Input data =
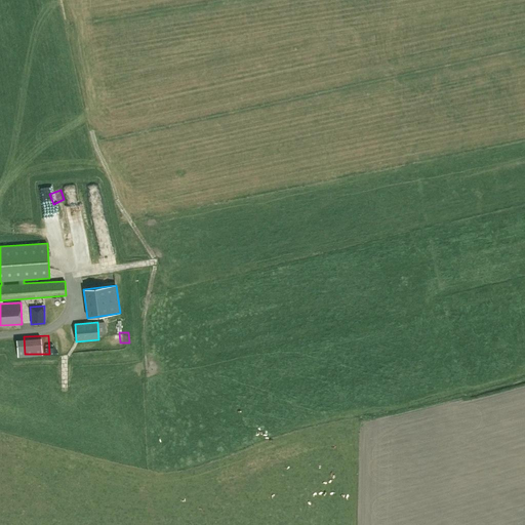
All buildings are outlined.
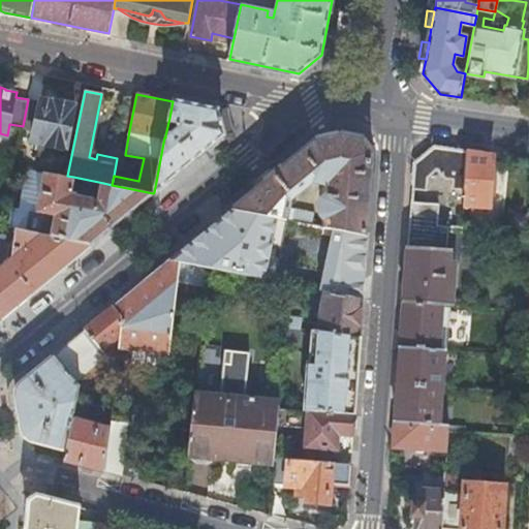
[(28,99),(23,126),(35,128),(32,142),(66,149),(75,105),(54,100),(54,101),(41,98),(40,102),(28,99)]
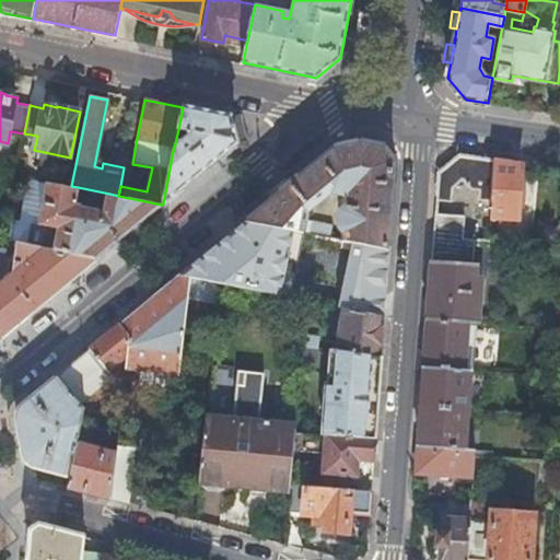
[(174,146),(163,203),(235,144),(235,143),(230,117),(183,107),(179,125),(191,127),(175,143),(175,146),(174,146)]
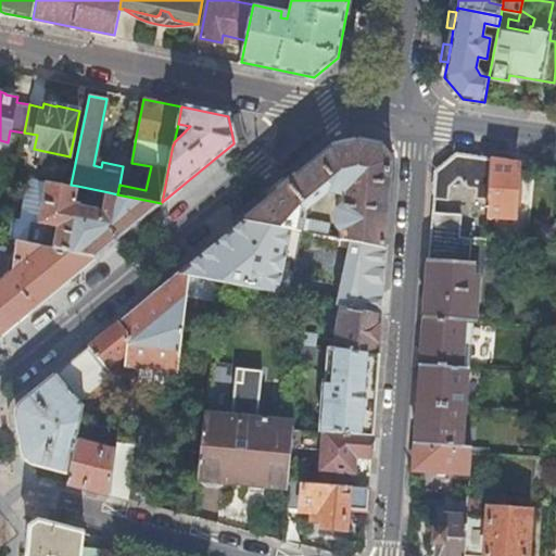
[(228,116),(234,142),(242,136),(239,119),(228,116)]
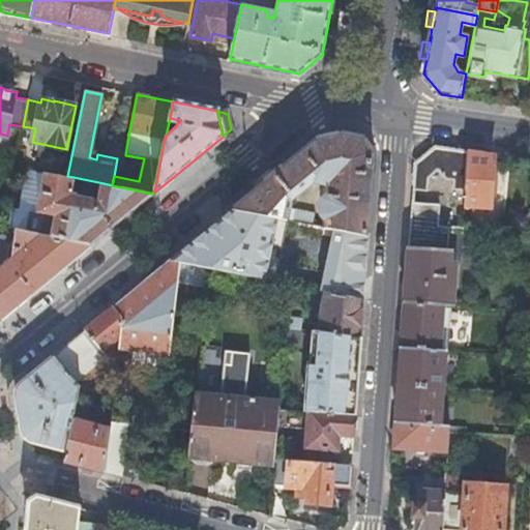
[(326,227),(366,235),(373,153),(364,141),(339,136),(314,143),(232,208),(287,219),(291,200),(312,182),(328,185),(328,196),(325,196),(323,199),(322,214),(325,218),(327,219),(326,227)]
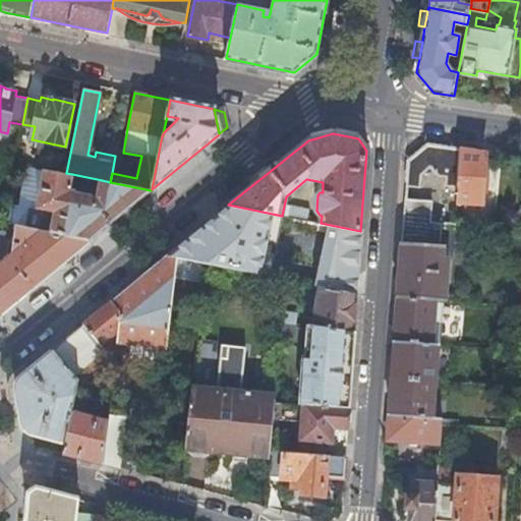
[(456,186),(459,149),(428,145),(408,158),(406,183),(419,184),(420,176),(427,169),(430,169),(436,176),(444,177),(444,185),(456,186)]
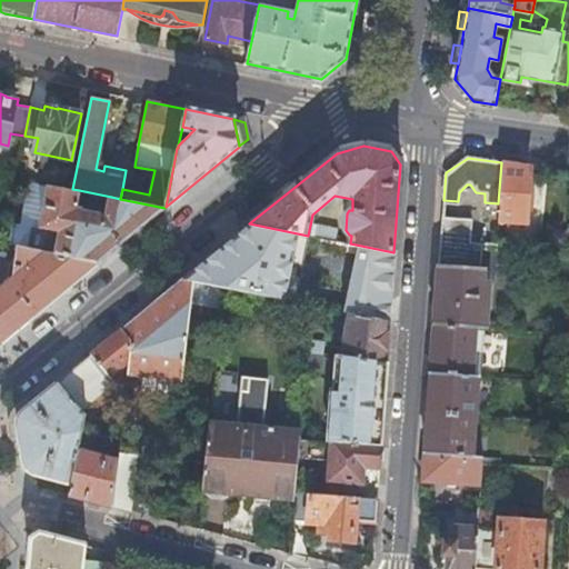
[(527,178),(527,167),(501,162),(498,203),(497,220),(527,222),(529,178),(527,178)]
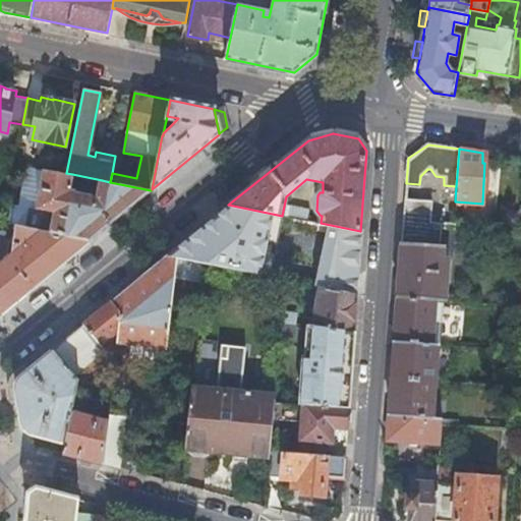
[(30,208),(25,227),(91,239),(151,190),(110,182),(102,180),(99,198),(82,194),(83,190),(73,188),(73,186),(70,185),(72,174),(66,173),(46,169),(39,208),(39,210),(30,208)]
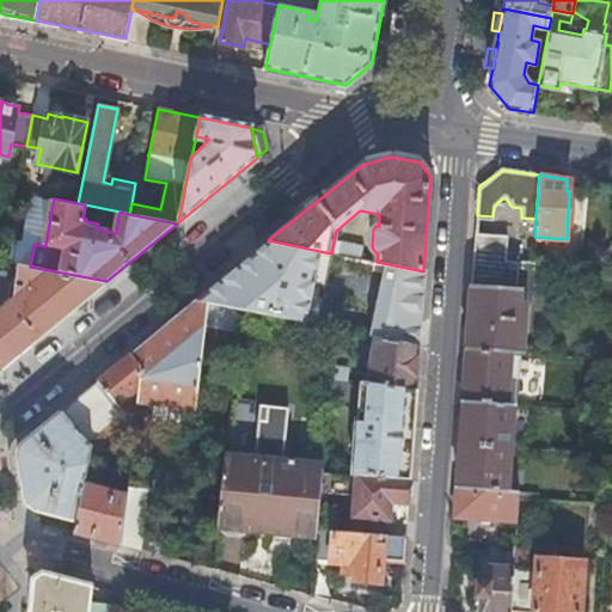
[(528,303),(532,262),(503,258),(506,234),(476,232),(466,348),(521,352),(525,301),(528,303)]
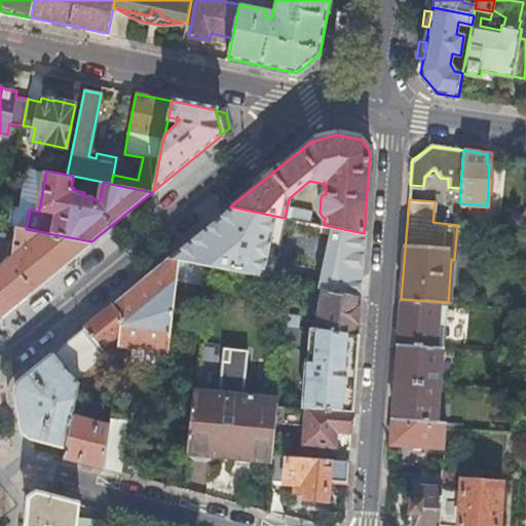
[(285,218),(230,207),(168,258),(207,265),(273,279),(285,218)]
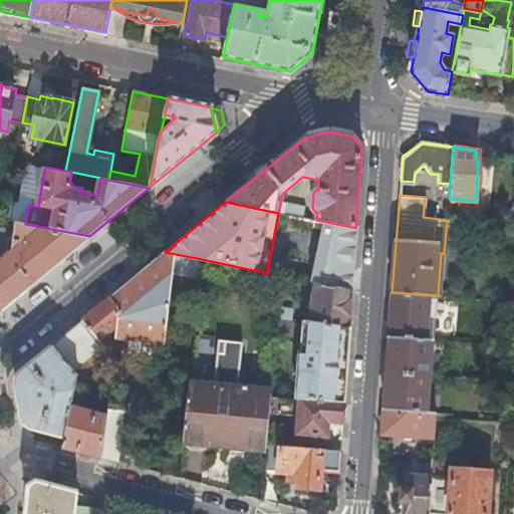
[(0,308),(42,275),(89,236),(25,224),(16,222),(12,251),(10,251),(0,259),(0,264),(1,265),(0,266),(0,308)]
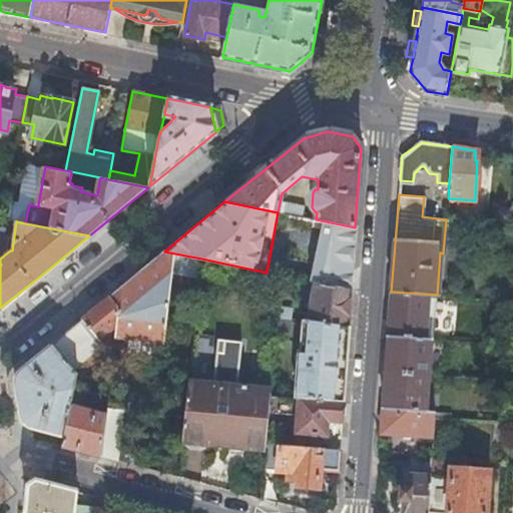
[(201,259),(164,251),(120,287),(115,336),(113,347),(114,347),(115,338),(127,339),(157,342),(163,343),(171,272),(199,278),(201,259)]
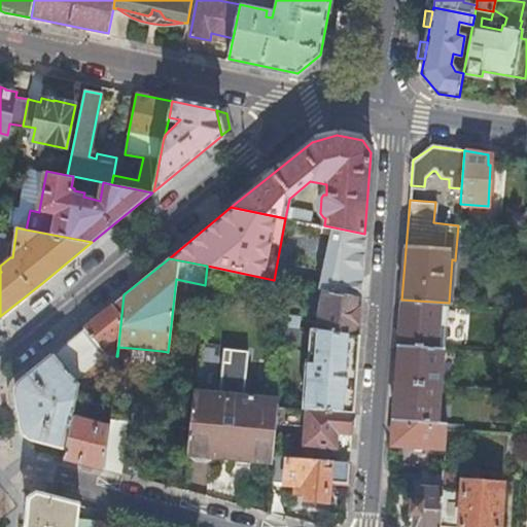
[(316,329),(357,336),(360,297),(323,290),(322,301),(311,299),(308,313),(319,315),(316,329)]
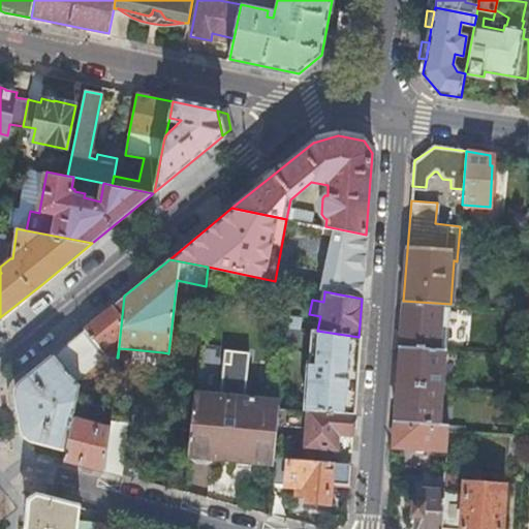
[(119,346),(124,296),(85,328),(107,355),(109,356),(117,358),(119,346)]
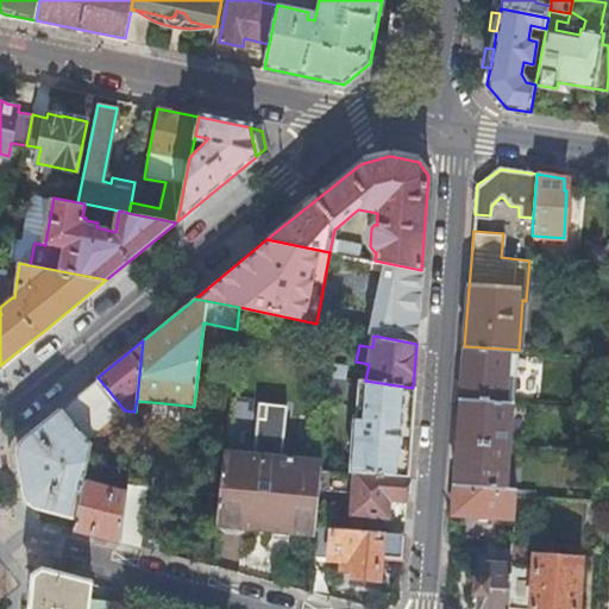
[(510,402),(514,402),(519,350),(464,346),(460,399),(510,402)]
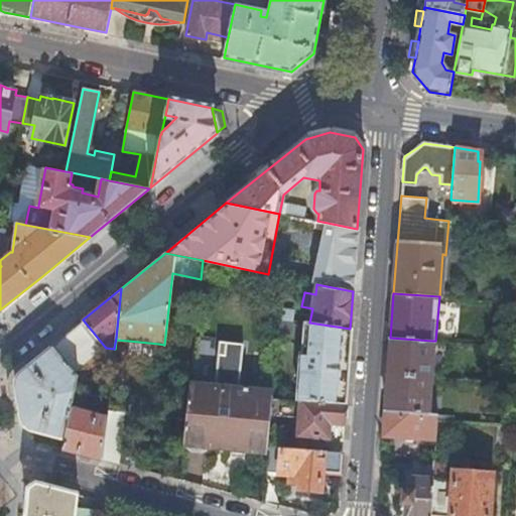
[(281,318),(293,319),(294,309),(282,307),(281,318)]
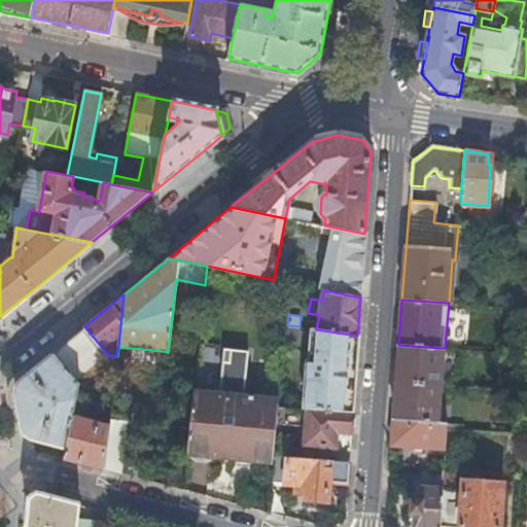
[(299,338),(300,326),(287,325),(285,337),(299,338)]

Required action = Every line of the records above must reappear exactly, though the pictures must not.

Task output =
All buildings are outlined.
[(28,99),(23,126),(35,128),(32,142),(66,149),(75,105),(54,100),(54,101),(41,98),(40,102),(28,99)]
[(174,146),(163,203),(235,144),(235,143),(230,117),(183,107),(179,125),(191,127),(175,143),(175,146),(174,146)]
[(228,116),(234,142),(242,136),(239,119),(228,116)]
[(326,227),(366,235),(373,153),(364,141),(339,136),(314,143),(232,208),(287,219),(291,200),(312,182),(328,185),(328,196),(325,196),(323,199),(322,214),(325,218),(327,219),(326,227)]
[(456,186),(459,149),(428,145),(408,158),(406,183),(419,184),(420,176),(427,169),(430,169),(436,176),(444,177),(444,185),(456,186)]
[(527,178),(527,167),(501,162),(498,203),(497,220),(527,222),(529,178),(527,178)]
[(30,208),(25,227),(91,239),(151,190),(110,182),(102,180),(99,198),(82,194),(83,190),(73,188),(73,186),(70,185),(72,174),(66,173),(46,169),(39,208),(39,210),(30,208)]
[(528,303),(532,262),(503,258),(506,234),(476,232),(466,348),(521,352),(525,301),(528,303)]
[(285,218),(230,207),(168,258),(207,265),(273,279),(285,218)]
[(0,308),(42,275),(89,236),(25,224),(16,222),(12,251),(10,251),(0,259),(0,264),(1,265),(0,266),(0,308)]
[(201,259),(164,251),(120,287),(115,336),(113,347),(114,347),(115,338),(127,339),(157,342),(163,343),(171,272),(199,278),(201,259)]
[(316,329),(357,336),(360,297),(323,290),(322,301),(311,299),(308,313),(319,315),(316,329)]
[(119,346),(124,296),(85,328),(107,355),(109,356),(117,358),(119,346)]
[(510,402),(514,402),(519,350),(464,346),(460,399),(510,402)]
[(281,318),(293,319),(294,309),(282,307),(281,318)]
[(299,338),(300,326),(287,325),(285,337),(299,338)]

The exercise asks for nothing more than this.